*** Opening of DATA SECTION ***

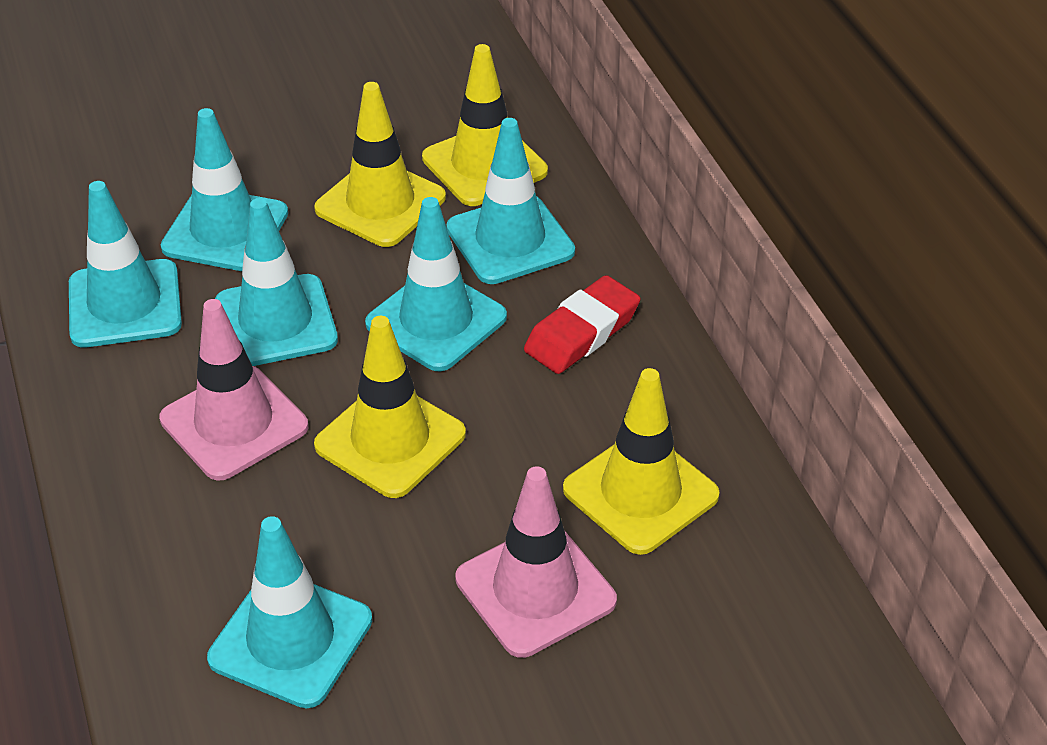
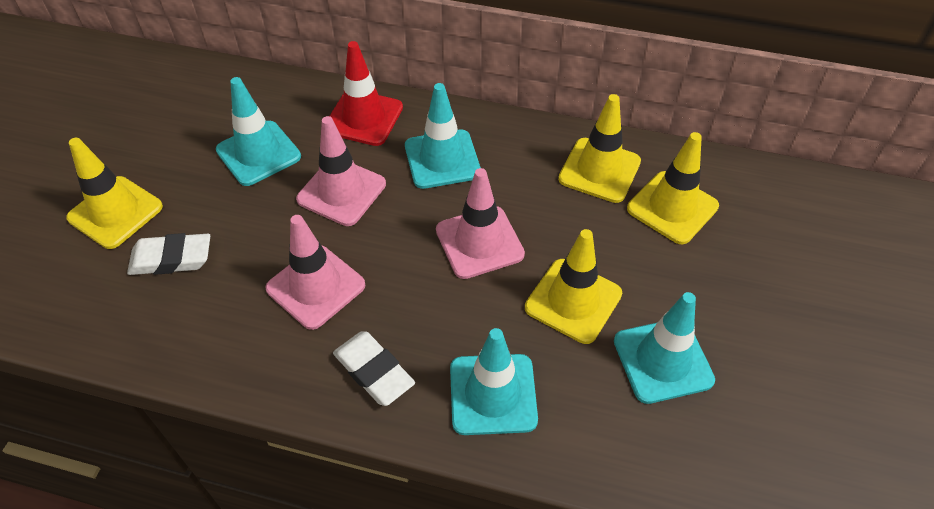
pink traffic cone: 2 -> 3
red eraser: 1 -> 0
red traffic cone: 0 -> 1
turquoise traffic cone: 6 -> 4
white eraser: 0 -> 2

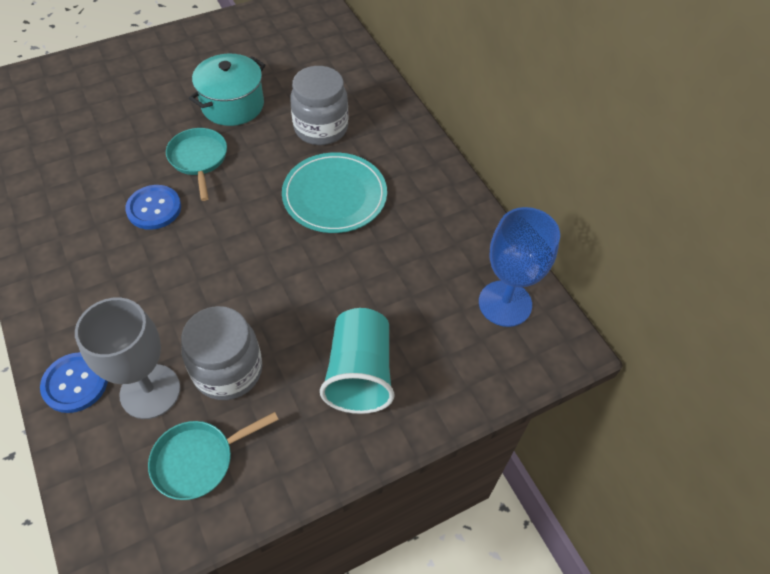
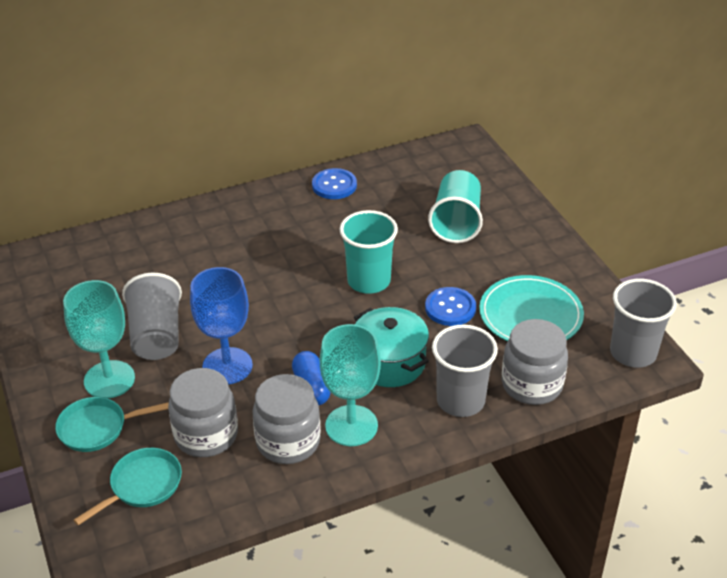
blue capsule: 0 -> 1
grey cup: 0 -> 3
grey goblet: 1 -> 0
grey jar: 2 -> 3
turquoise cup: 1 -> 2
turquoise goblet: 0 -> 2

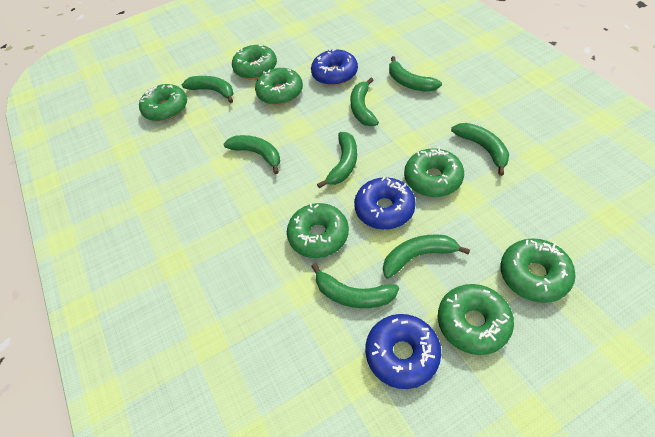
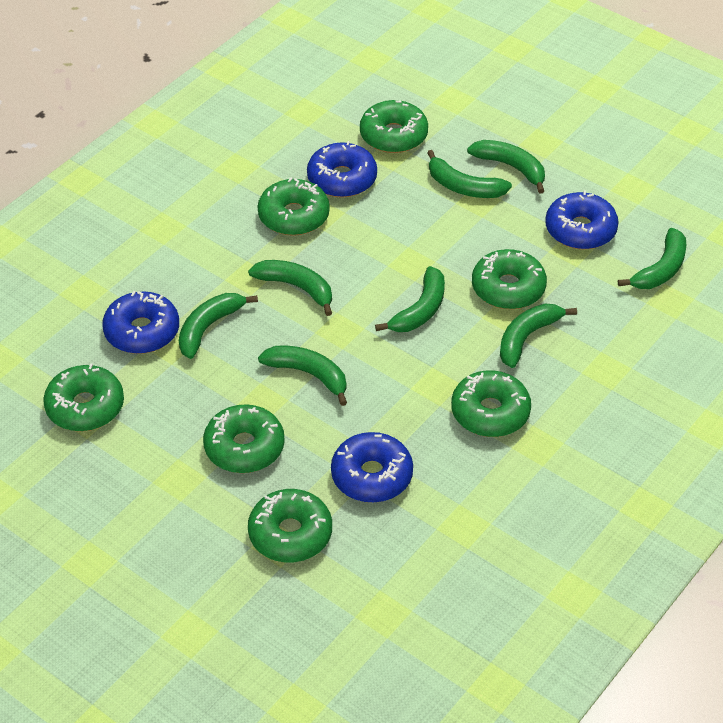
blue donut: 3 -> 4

*** Close of DATA SECTION ***

• _WHAT YOU ARE ASKED TO DO_: Return, from the data above, each line in which the string "cone" appears.

• _YOUR RESPONSE_:
pink traffic cone: 2 -> 3
red traffic cone: 0 -> 1
turquoise traffic cone: 6 -> 4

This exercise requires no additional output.